(EXERCISE INPUTS):
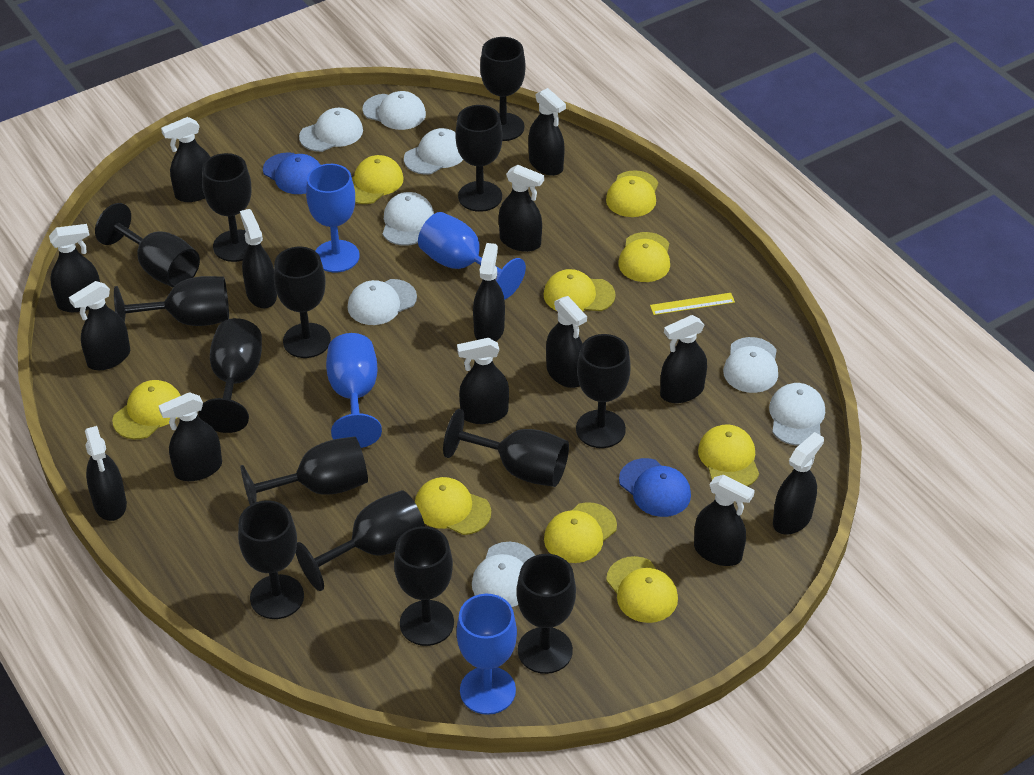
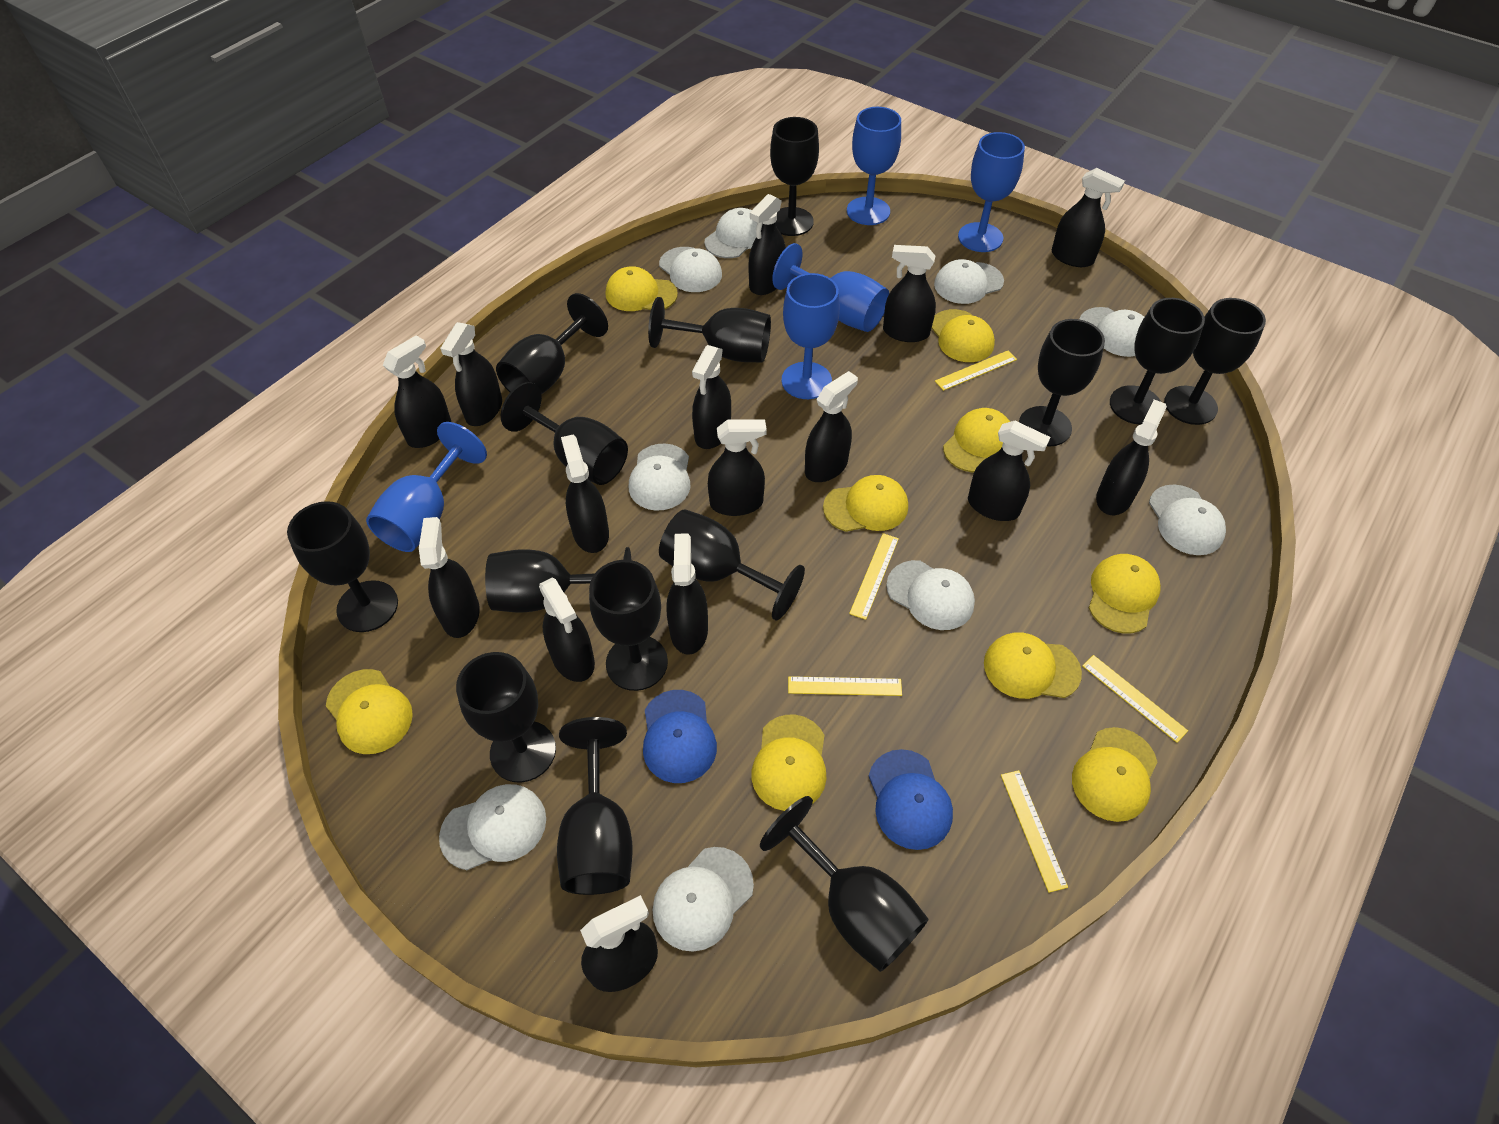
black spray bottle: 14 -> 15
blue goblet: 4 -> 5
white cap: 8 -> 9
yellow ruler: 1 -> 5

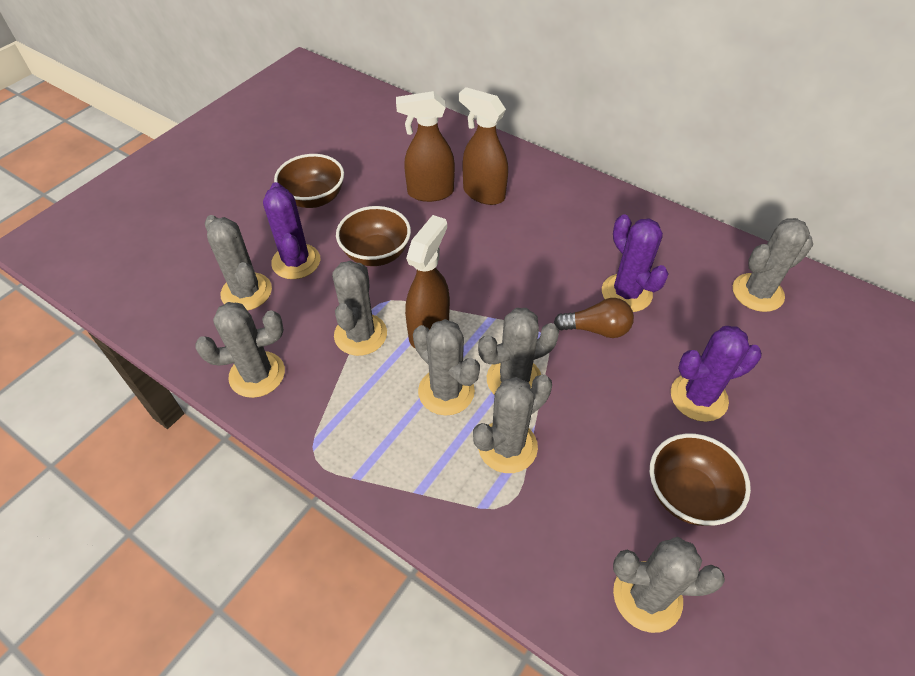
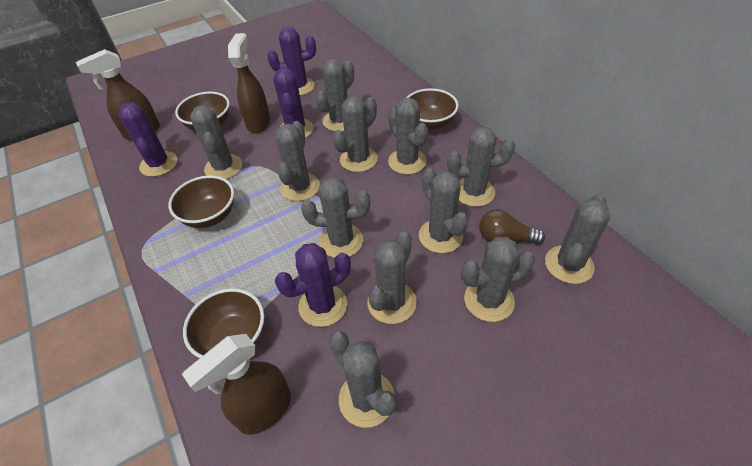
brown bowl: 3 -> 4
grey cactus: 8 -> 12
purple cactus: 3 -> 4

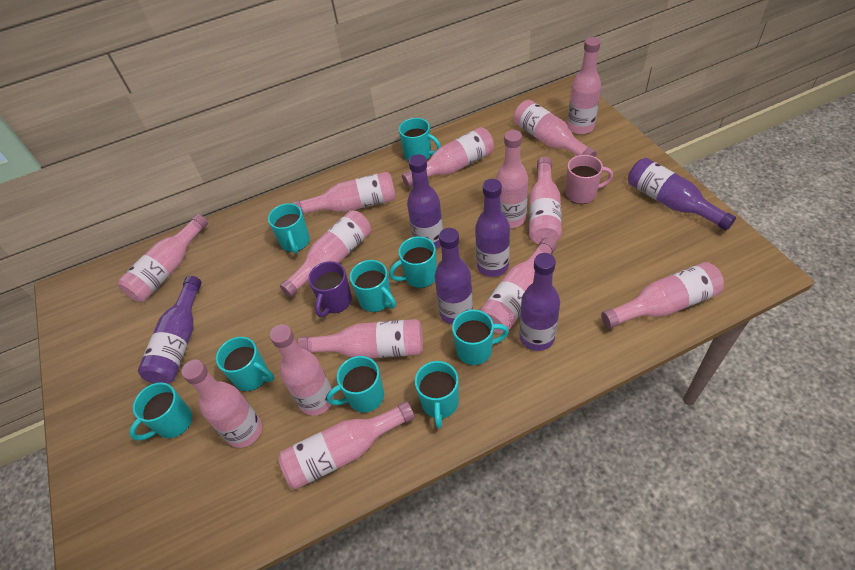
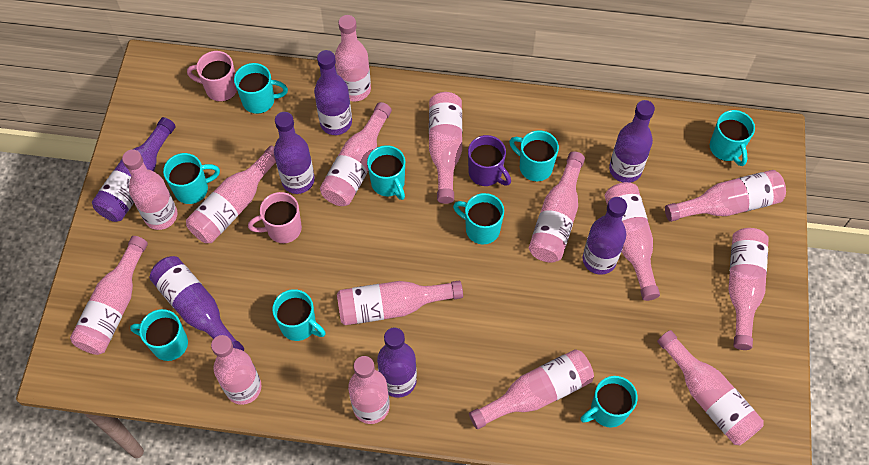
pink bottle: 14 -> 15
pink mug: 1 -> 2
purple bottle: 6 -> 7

(ASSIGNED TASK): Nothing may be altered when you restate the records, but every picture must be dropped.

(ANSWER SECTION):
black spray bottle: 14 -> 15
blue goblet: 4 -> 5
white cap: 8 -> 9
yellow ruler: 1 -> 5

brown bowl: 3 -> 4
grey cactus: 8 -> 12
purple cactus: 3 -> 4

pink bottle: 14 -> 15
pink mug: 1 -> 2
purple bottle: 6 -> 7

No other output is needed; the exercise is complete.